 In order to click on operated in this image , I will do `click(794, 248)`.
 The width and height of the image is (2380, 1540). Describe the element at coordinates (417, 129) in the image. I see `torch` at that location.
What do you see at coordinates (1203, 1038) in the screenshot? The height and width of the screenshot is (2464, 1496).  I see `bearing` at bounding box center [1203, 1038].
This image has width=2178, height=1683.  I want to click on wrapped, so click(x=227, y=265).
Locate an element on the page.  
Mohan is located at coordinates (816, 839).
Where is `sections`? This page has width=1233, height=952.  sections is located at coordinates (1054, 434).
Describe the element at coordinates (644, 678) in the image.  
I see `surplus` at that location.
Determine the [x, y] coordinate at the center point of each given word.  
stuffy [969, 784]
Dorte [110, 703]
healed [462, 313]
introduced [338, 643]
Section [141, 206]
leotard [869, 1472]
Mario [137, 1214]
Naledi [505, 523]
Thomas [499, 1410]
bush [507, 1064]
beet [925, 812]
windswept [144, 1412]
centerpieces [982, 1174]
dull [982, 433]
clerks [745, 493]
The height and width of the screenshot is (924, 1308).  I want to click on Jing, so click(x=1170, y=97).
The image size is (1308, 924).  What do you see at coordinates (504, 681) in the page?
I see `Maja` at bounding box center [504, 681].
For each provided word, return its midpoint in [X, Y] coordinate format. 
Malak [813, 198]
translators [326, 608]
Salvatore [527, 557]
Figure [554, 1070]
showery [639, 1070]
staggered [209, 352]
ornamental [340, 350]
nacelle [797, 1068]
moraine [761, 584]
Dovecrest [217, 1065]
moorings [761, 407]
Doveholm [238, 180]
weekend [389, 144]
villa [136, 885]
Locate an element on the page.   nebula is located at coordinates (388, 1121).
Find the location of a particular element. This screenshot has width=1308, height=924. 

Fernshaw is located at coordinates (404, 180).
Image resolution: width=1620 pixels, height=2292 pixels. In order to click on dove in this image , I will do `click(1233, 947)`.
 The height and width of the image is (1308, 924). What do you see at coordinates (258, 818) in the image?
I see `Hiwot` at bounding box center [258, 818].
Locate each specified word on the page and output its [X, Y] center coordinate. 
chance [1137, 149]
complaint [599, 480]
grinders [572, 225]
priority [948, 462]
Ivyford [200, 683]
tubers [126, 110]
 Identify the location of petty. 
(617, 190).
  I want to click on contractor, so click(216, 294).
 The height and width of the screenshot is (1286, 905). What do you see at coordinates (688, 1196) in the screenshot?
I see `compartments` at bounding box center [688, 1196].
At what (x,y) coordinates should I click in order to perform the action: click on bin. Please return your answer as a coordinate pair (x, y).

────────

> _Task_
Rewrite all the data above, changing "Locate an element on the page" to "Find an element in the screenshot" and leaving everything else unchanged.

> _Worked answer_
 In order to click on operated in this image , I will do `click(794, 248)`.
 The width and height of the image is (2380, 1540). Describe the element at coordinates (417, 129) in the image. I see `torch` at that location.
What do you see at coordinates (1203, 1038) in the screenshot? The height and width of the screenshot is (2464, 1496).  I see `bearing` at bounding box center [1203, 1038].
This image has width=2178, height=1683.  I want to click on wrapped, so click(x=227, y=265).
Find an element in the screenshot.  
Mohan is located at coordinates (816, 839).
Where is `sections`? This page has width=1233, height=952.  sections is located at coordinates (1054, 434).
Describe the element at coordinates (644, 678) in the image.  
I see `surplus` at that location.
Determine the [x, y] coordinate at the center point of each given word.  
stuffy [969, 784]
Dorte [110, 703]
healed [462, 313]
introduced [338, 643]
Section [141, 206]
leotard [869, 1472]
Mario [137, 1214]
Naledi [505, 523]
Thomas [499, 1410]
bush [507, 1064]
beet [925, 812]
windswept [144, 1412]
centerpieces [982, 1174]
dull [982, 433]
clerks [745, 493]
The height and width of the screenshot is (924, 1308).  I want to click on Jing, so click(x=1170, y=97).
The image size is (1308, 924).  What do you see at coordinates (504, 681) in the page?
I see `Maja` at bounding box center [504, 681].
For each provided word, return its midpoint in [X, Y] coordinate format. 
Malak [813, 198]
translators [326, 608]
Salvatore [527, 557]
Figure [554, 1070]
showery [639, 1070]
staggered [209, 352]
ornamental [340, 350]
nacelle [797, 1068]
moraine [761, 584]
Dovecrest [217, 1065]
moorings [761, 407]
Doveholm [238, 180]
weekend [389, 144]
villa [136, 885]
Find an element in the screenshot.   nebula is located at coordinates (388, 1121).
Find the location of a particular element. This screenshot has width=1308, height=924. 

Fernshaw is located at coordinates (404, 180).
Image resolution: width=1620 pixels, height=2292 pixels. In order to click on dove in this image , I will do `click(1233, 947)`.
 The height and width of the image is (1308, 924). What do you see at coordinates (258, 818) in the image?
I see `Hiwot` at bounding box center [258, 818].
Locate each specified word on the page and output its [X, Y] center coordinate. 
chance [1137, 149]
complaint [599, 480]
grinders [572, 225]
priority [948, 462]
Ivyford [200, 683]
tubers [126, 110]
 Identify the location of petty. 
(617, 190).
  I want to click on contractor, so click(216, 294).
 The height and width of the screenshot is (1286, 905). What do you see at coordinates (688, 1196) in the screenshot?
I see `compartments` at bounding box center [688, 1196].
At what (x,y) coordinates should I click in order to perform the action: click on bin. Please return your answer as a coordinate pair (x, y).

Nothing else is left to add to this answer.